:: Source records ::

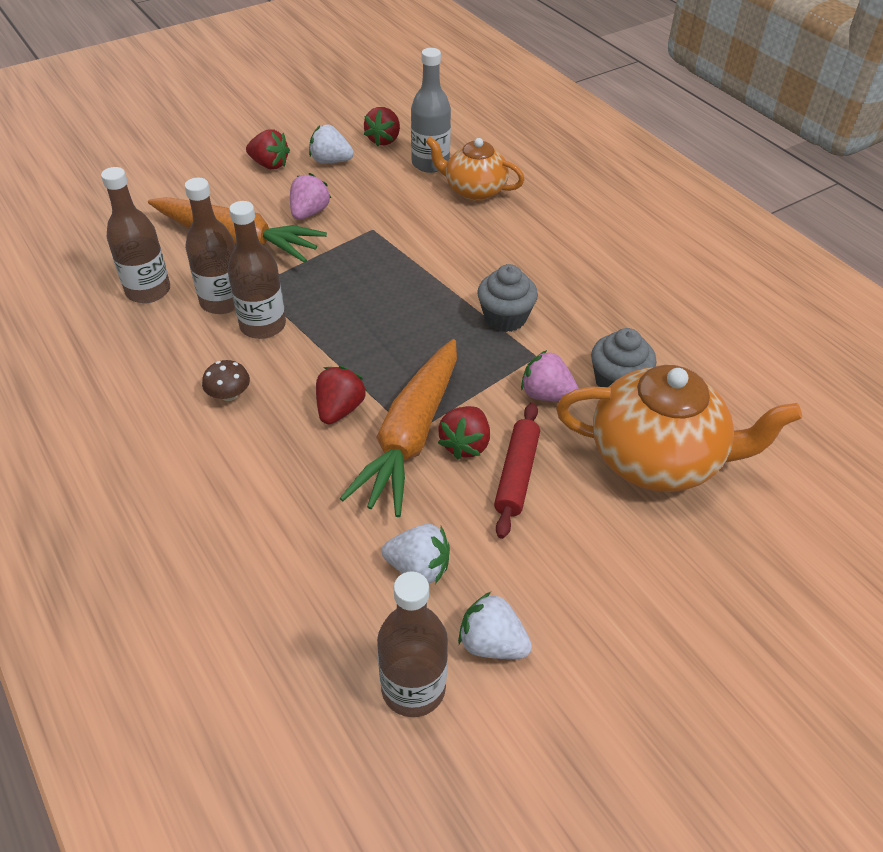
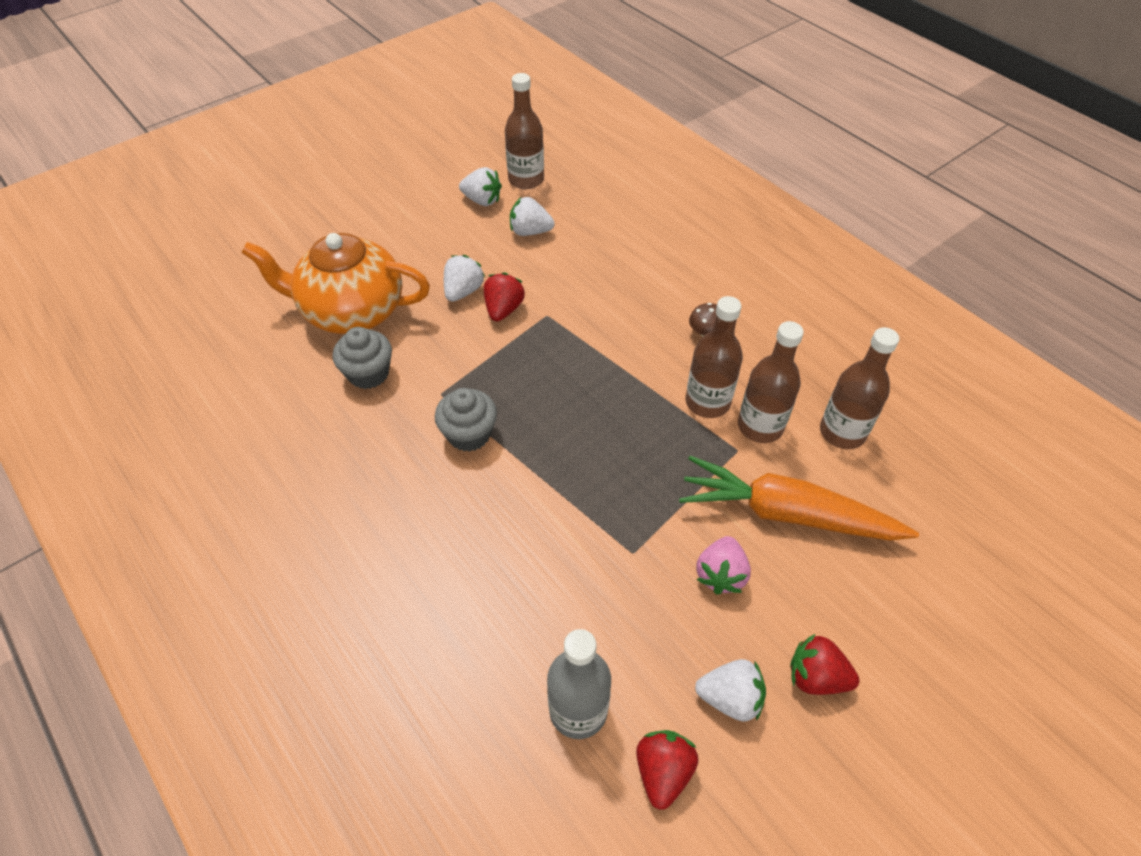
camera: 175 degrees right, 5 degrees up
red strawberry [316,366,367,424] -> none
orange carrot [340,339,457,517] -> none
orange teapot [426,137,524,201] -> none
red rolling pin [494,402,540,539] -> white strawberry [444,255,485,302]
pink strawberry [521,350,579,402] -> none

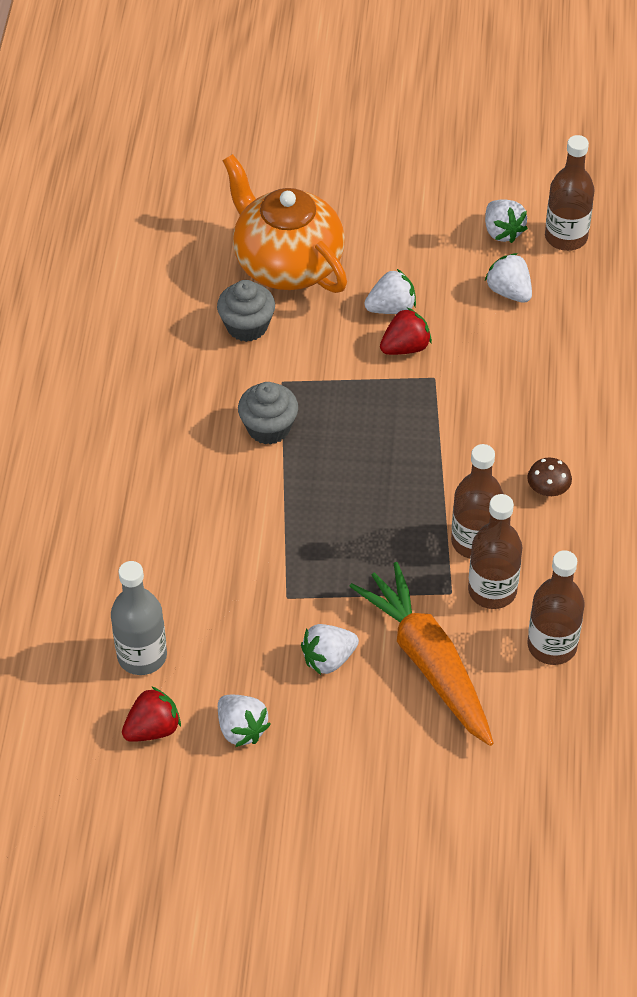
camera: 45 degrees right, 0 degrees up
pink strawberry [696,536,751,595] -> white strawberry [301,624,359,675]
red strawberry [790,633,859,695] -> none

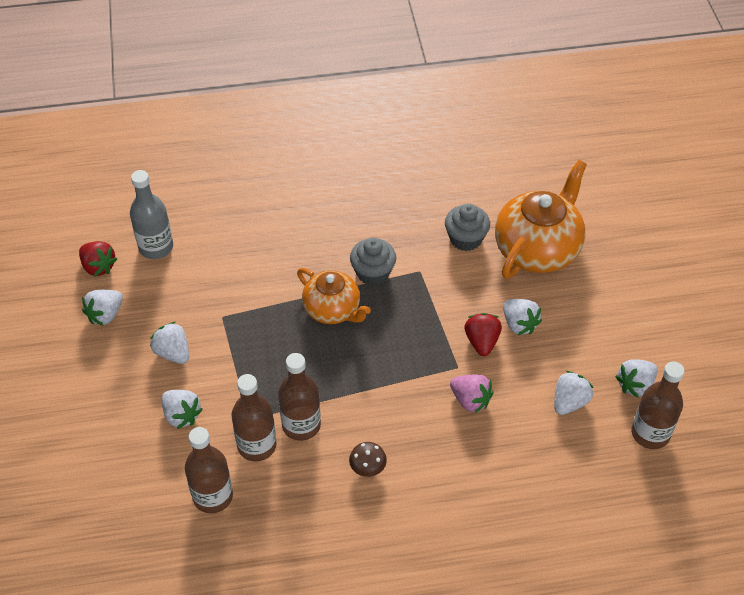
camera: 75 degrees right, 0 degrees up
orange carrot [349,562,493,746] -> white strawberry [162,390,203,429]
red strawberry [380,308,432,355] -> red strawberry turned 135 degrees counterclockwise [464,313,502,356]
none -> orange teapot [297,268,371,324]
none -> pink strawberry [450,375,494,413]

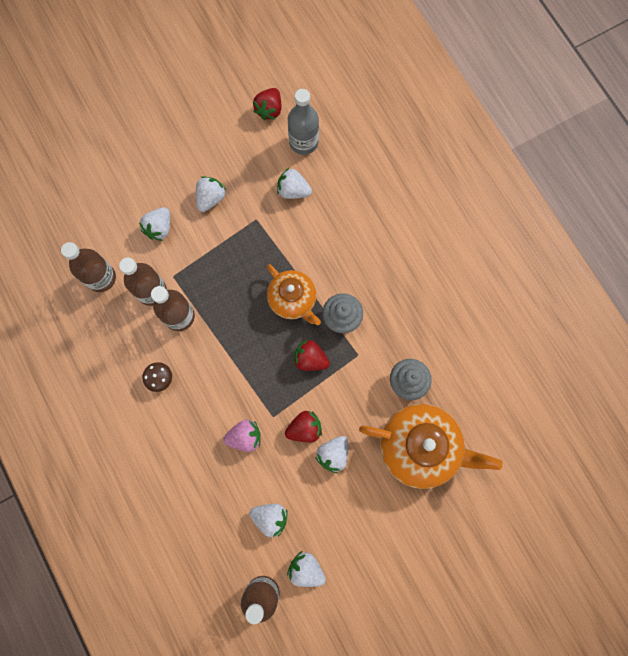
camera: 70 degrees right, 25 degrees up
white strawberry [82,290,123,326] -> white strawberry moved to [277,168,312,199]
orange teapot [297,268,371,324] -> orange teapot turned 60 degrees counterclockwise [267,264,321,325]
pink strawberry [450,375,494,413] -> pink strawberry turned 120 degrees counterclockwise [223,419,260,452]
none -> red strawberry [293,340,330,371]

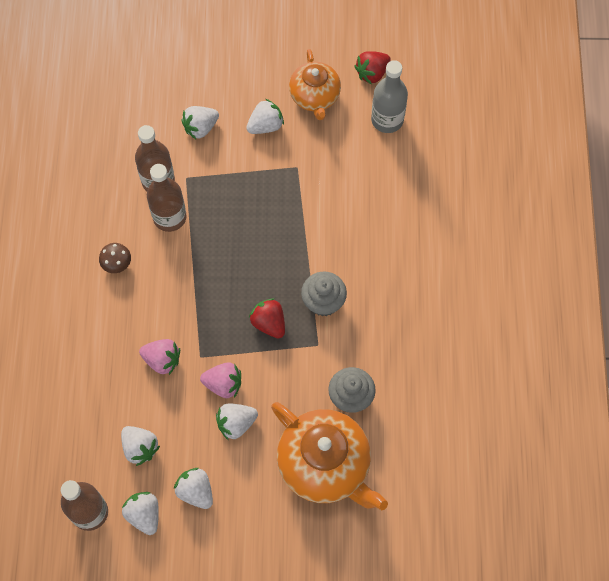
camera: 30 degrees right, 10 degrees down
brown bottle [61,242,116,292] -> none
orange teapot [267,264,321,325] -> orange teapot moved to [289,49,341,120]
white strawberry [277,168,312,199] -> white strawberry moved to [174,468,213,509]
red strawberry [285,411,322,443] -> pink strawberry [200,362,241,398]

:: Activity ::
Leaving the pictures out, write out every entry exactly.

:: Written response ::
camera: 175 degrees right, 5 degrees up
red strawberry [316,366,367,424] -> none
orange carrot [340,339,457,517] -> none
orange teapot [426,137,524,201] -> none
red rolling pin [494,402,540,539] -> white strawberry [444,255,485,302]
pink strawberry [521,350,579,402] -> none

camera: 45 degrees right, 0 degrees up
pink strawberry [696,536,751,595] -> white strawberry [301,624,359,675]
red strawberry [790,633,859,695] -> none

camera: 75 degrees right, 0 degrees up
orange carrot [349,562,493,746] -> white strawberry [162,390,203,429]
red strawberry [380,308,432,355] -> red strawberry turned 135 degrees counterclockwise [464,313,502,356]
none -> orange teapot [297,268,371,324]
none -> pink strawberry [450,375,494,413]

camera: 70 degrees right, 25 degrees up
white strawberry [82,290,123,326] -> white strawberry moved to [277,168,312,199]
orange teapot [297,268,371,324] -> orange teapot turned 60 degrees counterclockwise [267,264,321,325]
pink strawberry [450,375,494,413] -> pink strawberry turned 120 degrees counterclockwise [223,419,260,452]
none -> red strawberry [293,340,330,371]

camera: 30 degrees right, 10 degrees down
brown bottle [61,242,116,292] -> none
orange teapot [267,264,321,325] -> orange teapot moved to [289,49,341,120]
white strawberry [277,168,312,199] -> white strawberry moved to [174,468,213,509]
red strawberry [285,411,322,443] -> pink strawberry [200,362,241,398]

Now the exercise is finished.